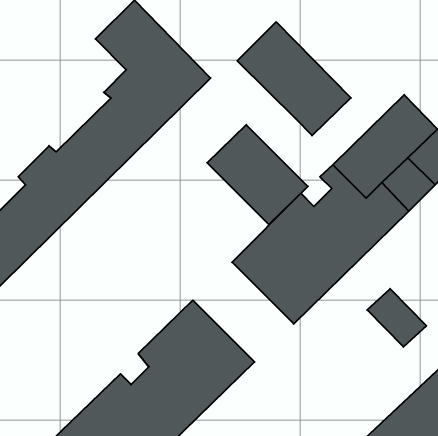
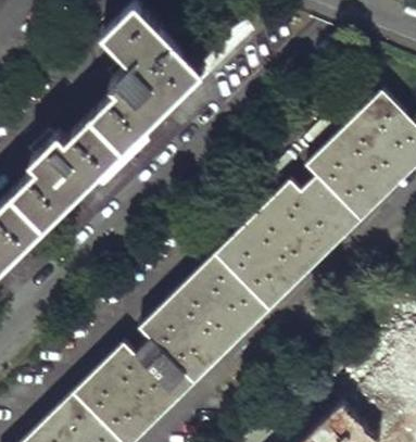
building: [237,22,351,136] -> none
building: [207,125,308,224] -> [189,242,281,333]
building: [367,289,426,347] -> none

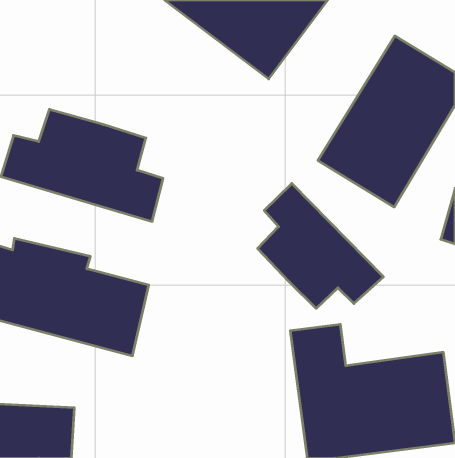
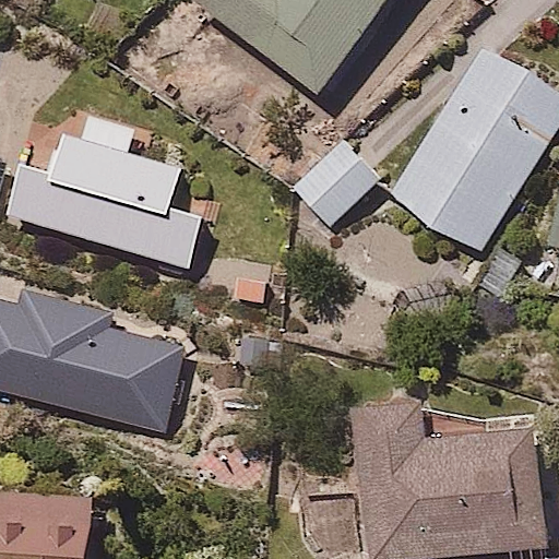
building: none -> [296,133,392,228]
building: [258,183,383,308] -> none

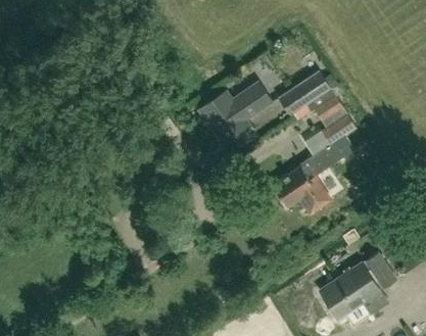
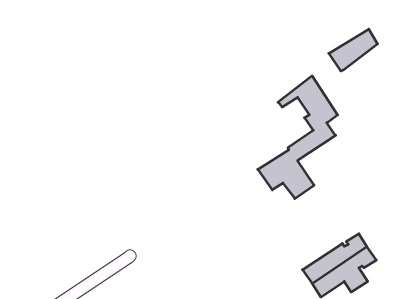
building: [278,71,329,115] -> [329,29,378,71]
building: [197,82,271,145] -> none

Problem to solve >> Answer with a single number: how many lines in the data above have the string "none" in them?

Written solution >> 5